Data for locating words and elements:
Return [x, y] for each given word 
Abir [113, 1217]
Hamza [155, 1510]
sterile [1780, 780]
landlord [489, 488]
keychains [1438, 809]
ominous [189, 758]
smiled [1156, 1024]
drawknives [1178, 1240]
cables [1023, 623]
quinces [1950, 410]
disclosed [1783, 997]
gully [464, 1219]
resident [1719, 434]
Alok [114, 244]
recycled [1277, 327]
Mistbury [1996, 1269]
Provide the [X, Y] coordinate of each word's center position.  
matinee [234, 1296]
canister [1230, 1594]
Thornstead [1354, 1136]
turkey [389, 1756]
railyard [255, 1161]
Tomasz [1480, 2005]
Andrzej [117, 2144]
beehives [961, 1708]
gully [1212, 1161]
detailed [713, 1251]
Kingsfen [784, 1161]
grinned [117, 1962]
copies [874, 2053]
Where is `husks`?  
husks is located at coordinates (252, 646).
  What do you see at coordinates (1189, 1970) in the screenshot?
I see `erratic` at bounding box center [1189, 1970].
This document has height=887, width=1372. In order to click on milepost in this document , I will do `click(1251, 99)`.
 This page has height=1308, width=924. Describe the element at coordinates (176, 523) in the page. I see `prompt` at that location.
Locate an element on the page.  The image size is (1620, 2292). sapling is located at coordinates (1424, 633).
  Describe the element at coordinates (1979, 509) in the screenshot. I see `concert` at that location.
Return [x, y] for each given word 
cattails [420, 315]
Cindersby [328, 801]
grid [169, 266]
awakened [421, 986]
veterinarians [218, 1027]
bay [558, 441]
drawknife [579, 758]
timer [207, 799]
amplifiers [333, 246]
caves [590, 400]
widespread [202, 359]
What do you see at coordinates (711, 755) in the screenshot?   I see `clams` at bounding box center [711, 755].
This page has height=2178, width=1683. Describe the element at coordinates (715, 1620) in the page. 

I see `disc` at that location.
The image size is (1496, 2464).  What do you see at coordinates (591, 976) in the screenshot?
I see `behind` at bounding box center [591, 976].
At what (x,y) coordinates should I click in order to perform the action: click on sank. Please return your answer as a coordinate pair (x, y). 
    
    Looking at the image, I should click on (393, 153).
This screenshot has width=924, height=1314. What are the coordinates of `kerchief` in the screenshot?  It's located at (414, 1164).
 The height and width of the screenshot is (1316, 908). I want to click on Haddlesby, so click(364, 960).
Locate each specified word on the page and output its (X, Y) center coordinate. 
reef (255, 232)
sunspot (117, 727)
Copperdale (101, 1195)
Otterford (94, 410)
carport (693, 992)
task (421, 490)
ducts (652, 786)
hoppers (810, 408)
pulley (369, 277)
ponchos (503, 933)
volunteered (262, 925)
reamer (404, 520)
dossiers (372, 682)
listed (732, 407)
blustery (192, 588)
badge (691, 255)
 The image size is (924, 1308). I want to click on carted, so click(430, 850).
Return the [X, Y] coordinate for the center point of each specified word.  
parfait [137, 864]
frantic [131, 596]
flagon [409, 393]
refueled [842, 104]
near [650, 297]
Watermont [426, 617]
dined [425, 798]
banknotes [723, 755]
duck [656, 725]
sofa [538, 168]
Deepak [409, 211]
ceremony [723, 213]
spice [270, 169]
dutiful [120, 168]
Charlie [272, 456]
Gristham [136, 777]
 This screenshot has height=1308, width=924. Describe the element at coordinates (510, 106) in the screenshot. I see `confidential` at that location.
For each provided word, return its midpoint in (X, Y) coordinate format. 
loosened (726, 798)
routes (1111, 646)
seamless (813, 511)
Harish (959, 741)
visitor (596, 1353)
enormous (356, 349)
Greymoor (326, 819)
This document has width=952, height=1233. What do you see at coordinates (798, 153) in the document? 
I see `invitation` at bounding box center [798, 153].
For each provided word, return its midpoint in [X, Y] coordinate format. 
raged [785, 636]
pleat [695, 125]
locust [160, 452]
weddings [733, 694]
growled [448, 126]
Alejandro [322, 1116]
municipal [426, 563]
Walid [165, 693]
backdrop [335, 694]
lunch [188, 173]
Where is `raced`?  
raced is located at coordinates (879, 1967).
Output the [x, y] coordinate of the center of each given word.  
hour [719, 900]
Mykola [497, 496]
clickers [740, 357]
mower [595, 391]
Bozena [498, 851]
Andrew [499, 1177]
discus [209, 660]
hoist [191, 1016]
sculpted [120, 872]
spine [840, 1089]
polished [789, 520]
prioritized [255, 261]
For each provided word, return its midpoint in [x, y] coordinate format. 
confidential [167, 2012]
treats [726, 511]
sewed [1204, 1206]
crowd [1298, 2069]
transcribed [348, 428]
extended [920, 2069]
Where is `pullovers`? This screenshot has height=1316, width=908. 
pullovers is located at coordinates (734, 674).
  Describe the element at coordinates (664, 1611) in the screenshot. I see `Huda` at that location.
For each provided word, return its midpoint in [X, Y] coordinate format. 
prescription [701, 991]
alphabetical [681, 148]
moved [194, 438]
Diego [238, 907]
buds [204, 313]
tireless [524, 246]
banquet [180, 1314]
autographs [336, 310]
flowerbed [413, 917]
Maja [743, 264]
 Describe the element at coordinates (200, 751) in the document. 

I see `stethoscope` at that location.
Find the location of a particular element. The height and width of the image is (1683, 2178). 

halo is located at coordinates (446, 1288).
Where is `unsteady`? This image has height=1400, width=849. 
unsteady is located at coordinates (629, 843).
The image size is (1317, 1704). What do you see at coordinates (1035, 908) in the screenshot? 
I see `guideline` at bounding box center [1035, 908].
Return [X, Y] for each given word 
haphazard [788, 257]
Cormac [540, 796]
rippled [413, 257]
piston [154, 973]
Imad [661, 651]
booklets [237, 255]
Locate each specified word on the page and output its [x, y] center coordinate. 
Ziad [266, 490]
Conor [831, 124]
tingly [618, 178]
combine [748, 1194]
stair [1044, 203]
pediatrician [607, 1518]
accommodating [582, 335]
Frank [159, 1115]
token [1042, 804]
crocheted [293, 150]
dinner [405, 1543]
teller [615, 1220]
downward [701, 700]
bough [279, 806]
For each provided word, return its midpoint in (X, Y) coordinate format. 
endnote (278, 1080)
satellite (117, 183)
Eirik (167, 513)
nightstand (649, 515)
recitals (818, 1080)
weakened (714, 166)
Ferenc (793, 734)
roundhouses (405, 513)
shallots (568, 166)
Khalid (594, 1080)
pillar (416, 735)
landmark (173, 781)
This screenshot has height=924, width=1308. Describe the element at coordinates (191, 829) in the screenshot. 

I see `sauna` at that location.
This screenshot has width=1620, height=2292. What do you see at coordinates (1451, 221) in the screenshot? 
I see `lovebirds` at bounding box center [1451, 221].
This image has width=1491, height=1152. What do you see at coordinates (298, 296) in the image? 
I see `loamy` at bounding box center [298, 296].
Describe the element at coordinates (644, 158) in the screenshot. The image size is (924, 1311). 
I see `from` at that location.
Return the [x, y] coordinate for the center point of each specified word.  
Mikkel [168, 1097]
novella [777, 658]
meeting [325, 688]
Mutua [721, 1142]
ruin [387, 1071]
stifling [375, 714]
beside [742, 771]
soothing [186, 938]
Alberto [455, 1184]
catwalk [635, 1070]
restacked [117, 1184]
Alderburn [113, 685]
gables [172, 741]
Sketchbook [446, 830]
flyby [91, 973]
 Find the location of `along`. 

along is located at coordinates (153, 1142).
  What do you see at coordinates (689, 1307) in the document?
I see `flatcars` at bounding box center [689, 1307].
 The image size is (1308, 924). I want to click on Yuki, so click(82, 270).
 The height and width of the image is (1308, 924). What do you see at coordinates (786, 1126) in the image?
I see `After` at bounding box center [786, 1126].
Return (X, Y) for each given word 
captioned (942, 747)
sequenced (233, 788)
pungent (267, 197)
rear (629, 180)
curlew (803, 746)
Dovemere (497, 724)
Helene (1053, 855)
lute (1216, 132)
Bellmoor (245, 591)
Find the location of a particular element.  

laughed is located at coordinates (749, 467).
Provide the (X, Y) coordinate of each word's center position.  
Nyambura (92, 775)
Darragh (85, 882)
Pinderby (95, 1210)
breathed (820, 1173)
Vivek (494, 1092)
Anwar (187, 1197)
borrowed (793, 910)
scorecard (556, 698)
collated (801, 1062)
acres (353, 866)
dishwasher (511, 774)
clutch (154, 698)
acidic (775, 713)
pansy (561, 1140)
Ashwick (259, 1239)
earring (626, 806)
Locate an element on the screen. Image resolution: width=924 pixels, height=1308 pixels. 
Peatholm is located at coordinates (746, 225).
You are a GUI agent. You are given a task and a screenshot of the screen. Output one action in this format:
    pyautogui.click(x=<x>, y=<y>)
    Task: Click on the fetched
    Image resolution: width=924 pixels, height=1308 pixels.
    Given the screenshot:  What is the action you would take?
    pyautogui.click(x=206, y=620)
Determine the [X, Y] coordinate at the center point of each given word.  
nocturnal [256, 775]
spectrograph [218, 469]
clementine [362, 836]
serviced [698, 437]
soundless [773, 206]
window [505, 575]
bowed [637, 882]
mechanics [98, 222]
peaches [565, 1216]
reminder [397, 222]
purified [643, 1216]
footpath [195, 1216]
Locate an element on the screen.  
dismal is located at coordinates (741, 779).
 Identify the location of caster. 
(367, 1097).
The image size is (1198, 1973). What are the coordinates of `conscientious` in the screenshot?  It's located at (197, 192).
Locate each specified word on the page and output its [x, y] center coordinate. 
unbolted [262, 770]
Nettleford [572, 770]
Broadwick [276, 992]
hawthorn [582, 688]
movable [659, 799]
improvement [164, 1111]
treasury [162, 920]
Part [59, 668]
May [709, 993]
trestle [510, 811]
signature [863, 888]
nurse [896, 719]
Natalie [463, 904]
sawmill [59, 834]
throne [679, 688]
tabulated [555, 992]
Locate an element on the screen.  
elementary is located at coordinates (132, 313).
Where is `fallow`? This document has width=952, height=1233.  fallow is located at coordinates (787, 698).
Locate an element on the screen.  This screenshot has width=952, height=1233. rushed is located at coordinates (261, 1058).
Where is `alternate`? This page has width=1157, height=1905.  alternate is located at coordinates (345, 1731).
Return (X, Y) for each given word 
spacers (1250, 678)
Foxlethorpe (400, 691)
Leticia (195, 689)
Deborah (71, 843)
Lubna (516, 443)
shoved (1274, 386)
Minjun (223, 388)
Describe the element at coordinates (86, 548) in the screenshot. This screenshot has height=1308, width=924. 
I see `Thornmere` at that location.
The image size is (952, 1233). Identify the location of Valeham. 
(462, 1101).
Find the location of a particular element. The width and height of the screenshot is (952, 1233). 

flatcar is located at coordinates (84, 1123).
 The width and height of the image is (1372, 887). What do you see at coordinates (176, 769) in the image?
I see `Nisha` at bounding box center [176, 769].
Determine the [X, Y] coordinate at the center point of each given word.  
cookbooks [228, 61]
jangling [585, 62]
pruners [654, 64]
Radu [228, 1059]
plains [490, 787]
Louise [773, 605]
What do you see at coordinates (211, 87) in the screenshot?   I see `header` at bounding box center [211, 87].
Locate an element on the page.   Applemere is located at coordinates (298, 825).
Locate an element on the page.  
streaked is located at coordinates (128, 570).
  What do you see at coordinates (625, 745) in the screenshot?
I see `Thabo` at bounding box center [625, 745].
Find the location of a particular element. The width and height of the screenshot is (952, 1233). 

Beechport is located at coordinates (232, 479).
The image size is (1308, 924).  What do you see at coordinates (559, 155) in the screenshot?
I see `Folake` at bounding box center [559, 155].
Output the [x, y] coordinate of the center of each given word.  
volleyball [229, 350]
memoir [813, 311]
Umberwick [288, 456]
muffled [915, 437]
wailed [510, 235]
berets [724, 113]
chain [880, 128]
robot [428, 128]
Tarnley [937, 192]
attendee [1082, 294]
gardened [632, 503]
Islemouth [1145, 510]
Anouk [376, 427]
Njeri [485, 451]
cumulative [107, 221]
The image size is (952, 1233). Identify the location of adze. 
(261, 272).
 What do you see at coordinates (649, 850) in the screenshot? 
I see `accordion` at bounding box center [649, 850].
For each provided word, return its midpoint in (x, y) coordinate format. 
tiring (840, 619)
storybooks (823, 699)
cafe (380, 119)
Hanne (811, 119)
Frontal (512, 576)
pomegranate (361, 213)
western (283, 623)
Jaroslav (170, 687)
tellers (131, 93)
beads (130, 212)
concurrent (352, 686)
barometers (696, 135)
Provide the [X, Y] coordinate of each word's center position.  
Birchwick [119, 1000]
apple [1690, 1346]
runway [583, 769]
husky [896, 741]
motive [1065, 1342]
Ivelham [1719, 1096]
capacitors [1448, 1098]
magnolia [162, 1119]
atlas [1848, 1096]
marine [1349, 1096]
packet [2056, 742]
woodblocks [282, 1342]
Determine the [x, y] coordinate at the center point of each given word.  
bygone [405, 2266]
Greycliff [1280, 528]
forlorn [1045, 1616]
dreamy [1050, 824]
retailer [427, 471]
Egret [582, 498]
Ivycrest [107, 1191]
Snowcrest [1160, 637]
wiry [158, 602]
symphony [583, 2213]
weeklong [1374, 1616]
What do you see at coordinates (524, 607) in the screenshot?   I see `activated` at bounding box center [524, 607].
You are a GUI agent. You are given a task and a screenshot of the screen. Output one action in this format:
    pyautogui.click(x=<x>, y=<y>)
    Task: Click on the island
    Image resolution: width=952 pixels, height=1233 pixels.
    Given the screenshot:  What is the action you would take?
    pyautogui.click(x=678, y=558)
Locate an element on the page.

Given problem: Output the part of the data that opens with the line containing "copies [874, 2053]" and closes with the line containing "This page has height=1308, width=924." as a Markdown table with columns Row and Line, one row per line and blank lines left out.

Result:
| Row | Line |
|---|---|
| 1 | copies [874, 2053] |
| 2 | Where is `husks`?   |
| 3 | husks is located at coordinates (252, 646). |
| 4 |   What do you see at coordinates (1189, 1970) in the screenshot? |
| 5 | I see `erratic` at bounding box center [1189, 1970]. |
| 6 | This document has height=887, width=1372. In order to click on milepost in this document , I will do `click(1251, 99)`. |
| 7 |  This page has height=1308, width=924. Describe the element at coordinates (176, 523) in the page. I see `prompt` at that location. |